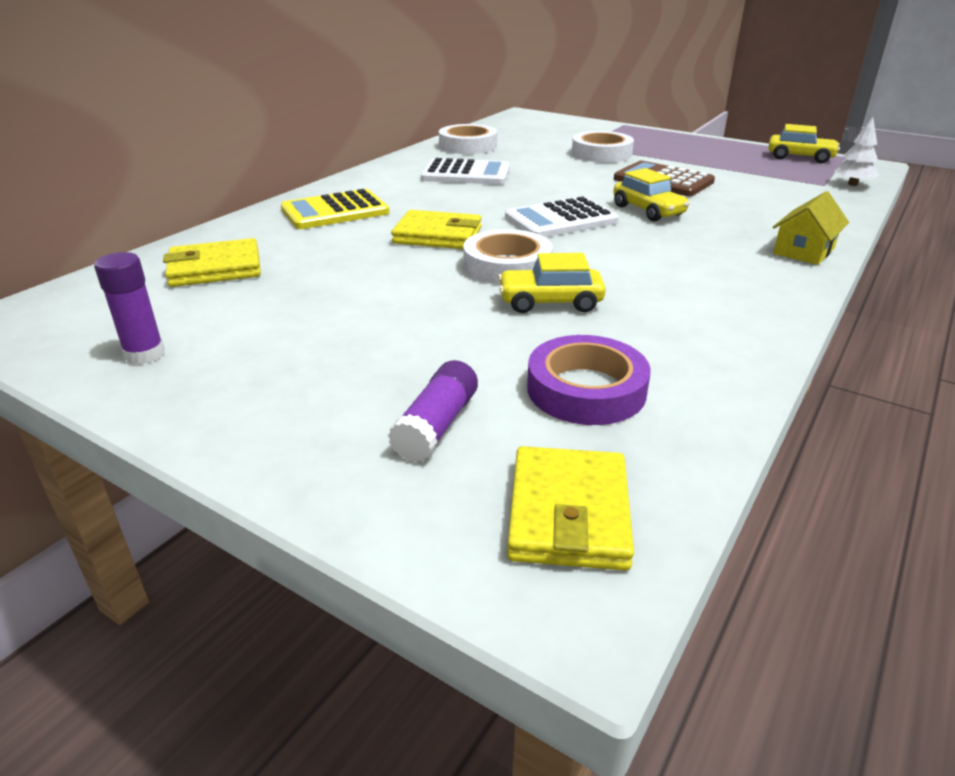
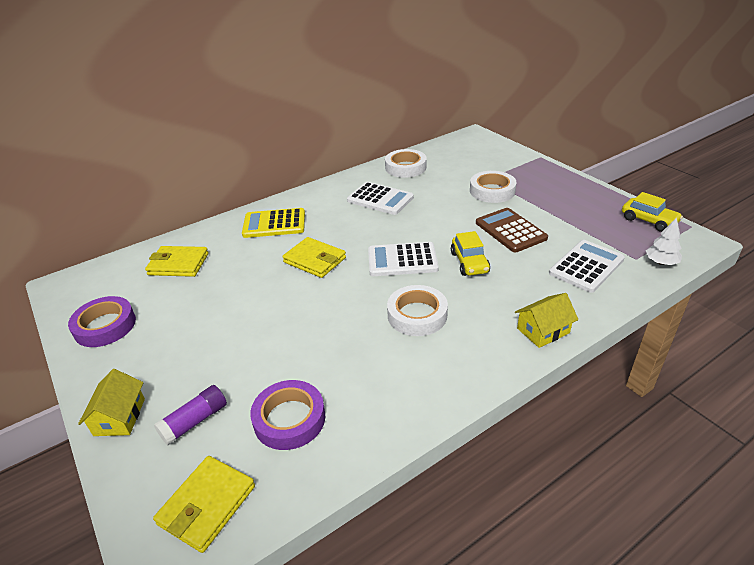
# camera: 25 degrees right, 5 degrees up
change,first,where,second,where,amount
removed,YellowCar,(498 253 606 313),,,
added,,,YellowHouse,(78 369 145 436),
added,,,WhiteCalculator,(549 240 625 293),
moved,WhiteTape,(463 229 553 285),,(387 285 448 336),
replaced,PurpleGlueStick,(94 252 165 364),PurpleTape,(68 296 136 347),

+++

**Directions**
Your answer should hold every record above, printed exactly and free of pictures.

**The completed task**
# camera: 25 degrees right, 5 degrees up
change,first,where,second,where,amount
removed,YellowCar,(498 253 606 313),,,
added,,,YellowHouse,(78 369 145 436),
added,,,WhiteCalculator,(549 240 625 293),
moved,WhiteTape,(463 229 553 285),,(387 285 448 336),
replaced,PurpleGlueStick,(94 252 165 364),PurpleTape,(68 296 136 347),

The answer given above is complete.